Segment Start: SUPPLIED DATA

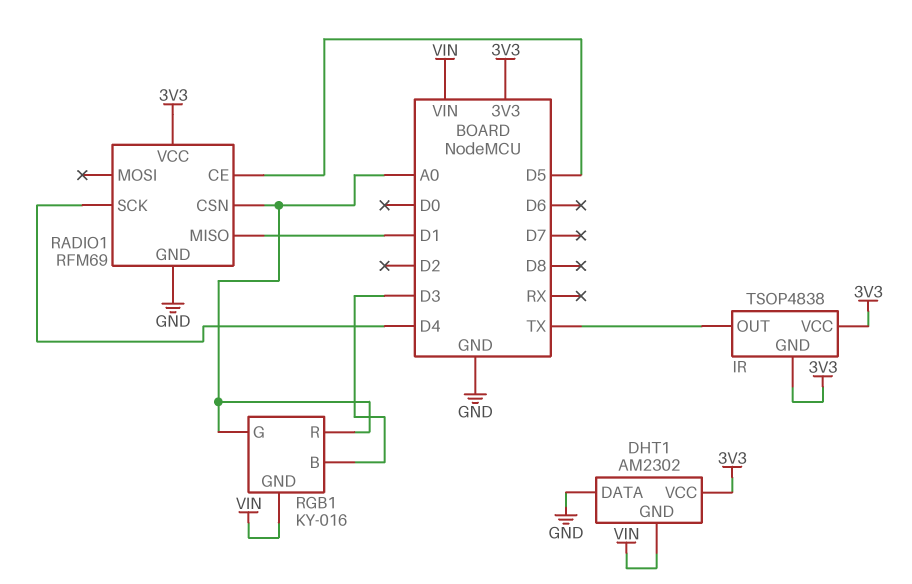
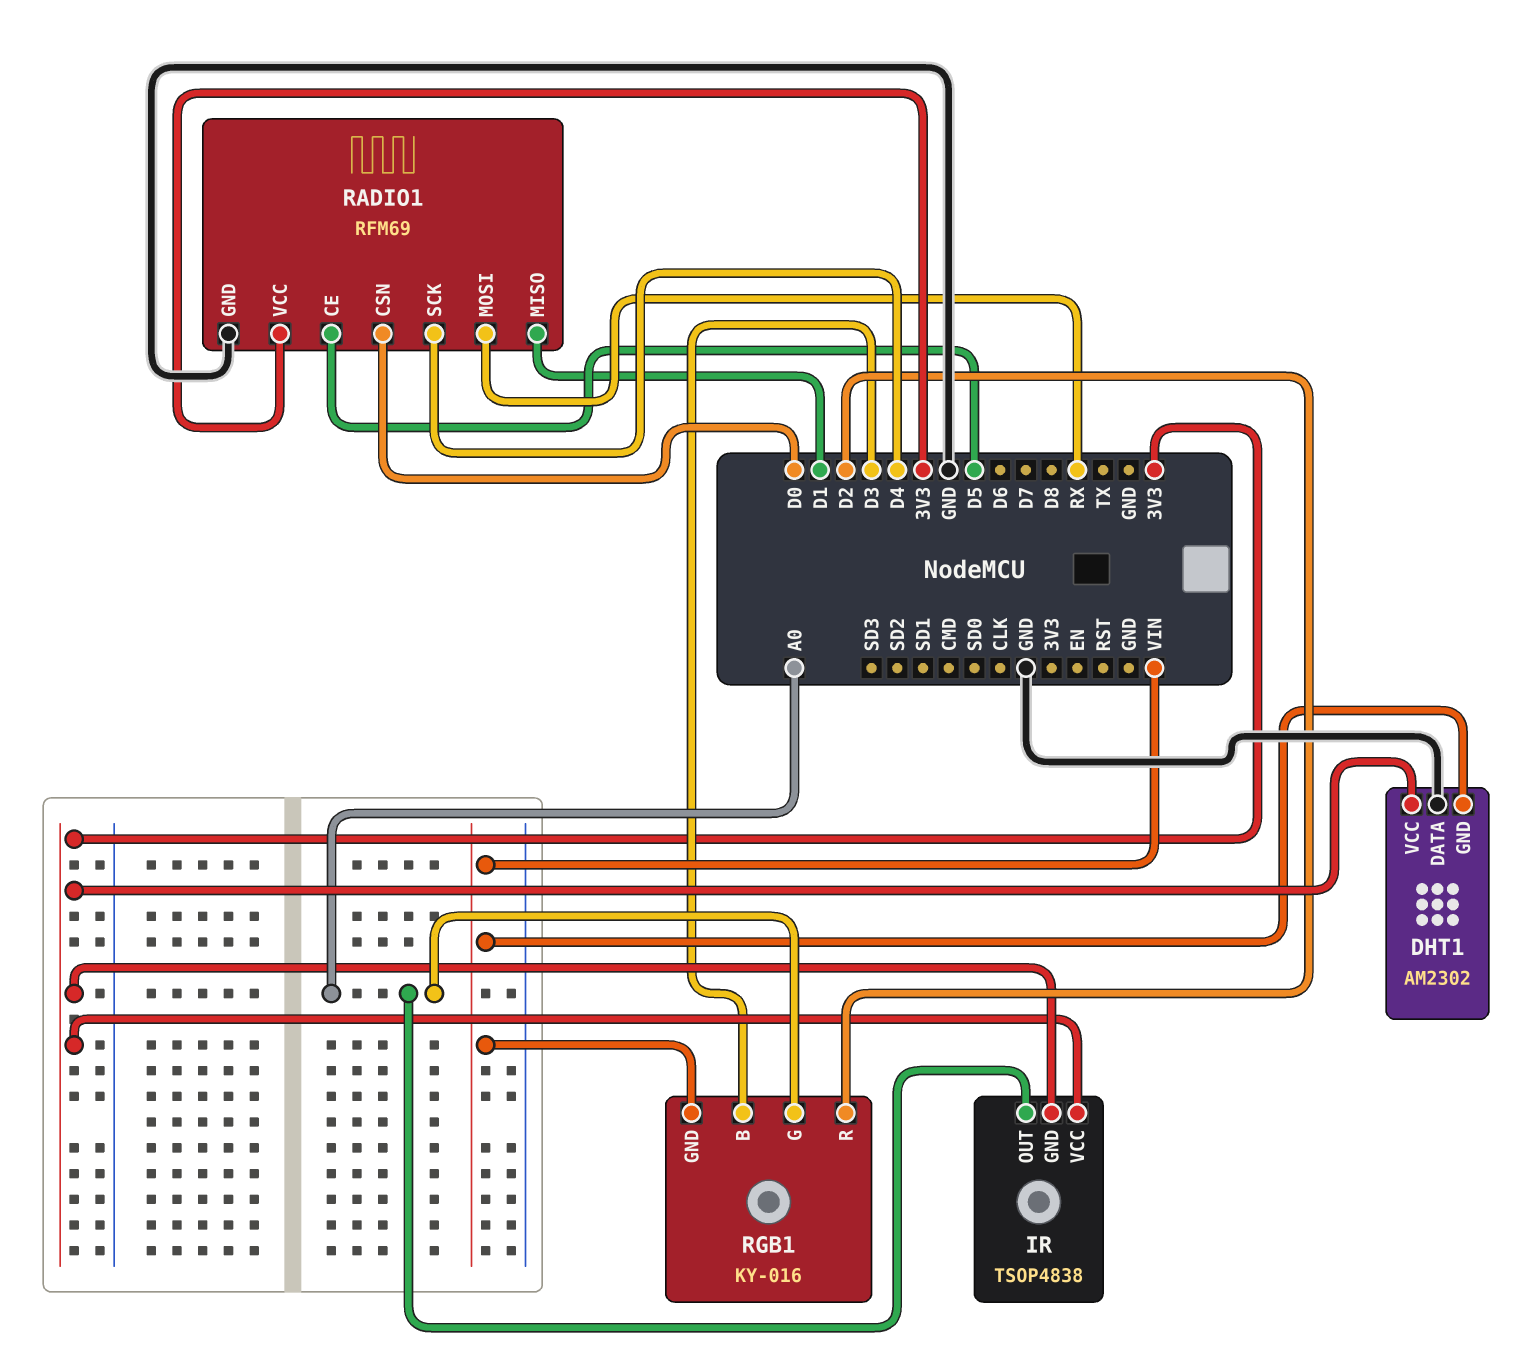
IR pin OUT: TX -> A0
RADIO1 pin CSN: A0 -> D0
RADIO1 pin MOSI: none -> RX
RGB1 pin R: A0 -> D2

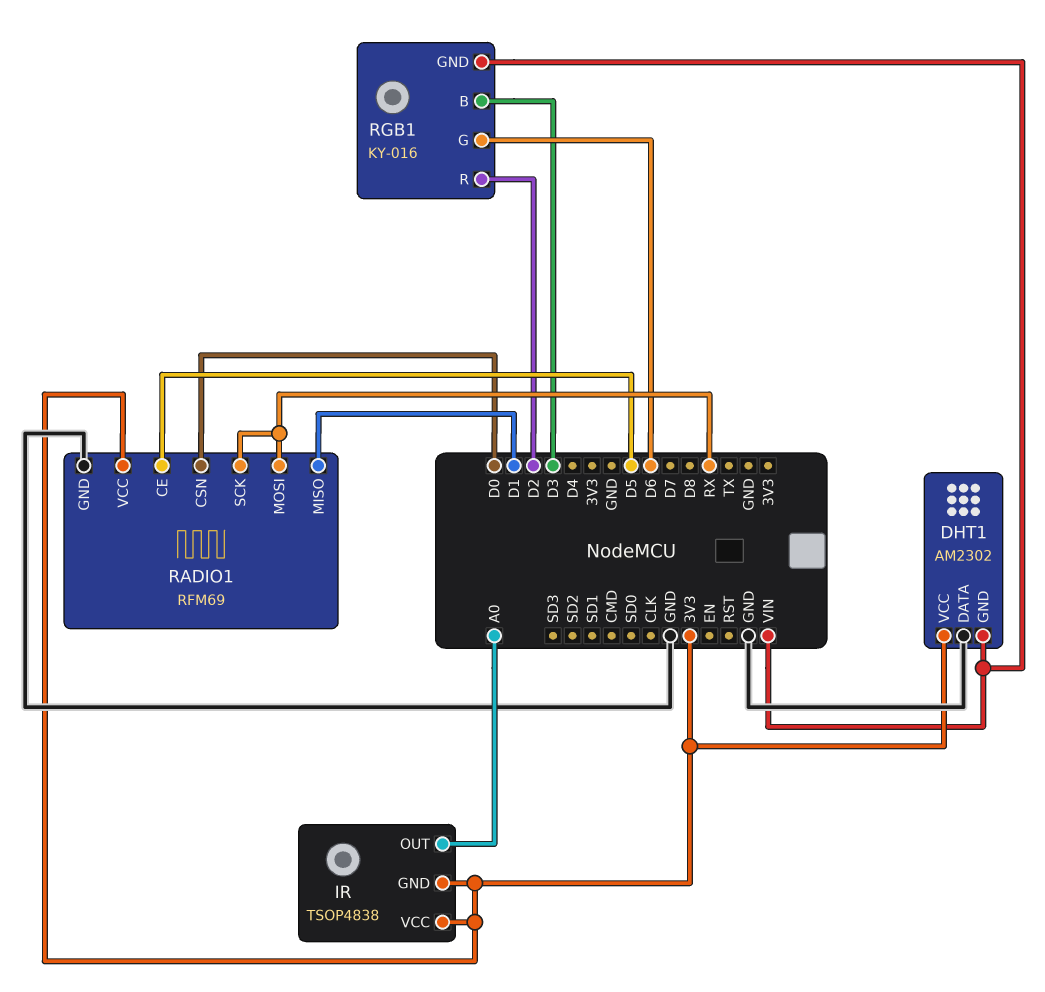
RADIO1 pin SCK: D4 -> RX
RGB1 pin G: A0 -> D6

Segment End: SUPPLIED DATA

[REQUIRED WORK]: Once more, please print the whole listing exactly, omitting each image.

[SOLVED PROBLEM]:
IR pin OUT: TX -> A0
RADIO1 pin CSN: A0 -> D0
RADIO1 pin MOSI: none -> RX
RGB1 pin R: A0 -> D2

RADIO1 pin SCK: D4 -> RX
RGB1 pin G: A0 -> D6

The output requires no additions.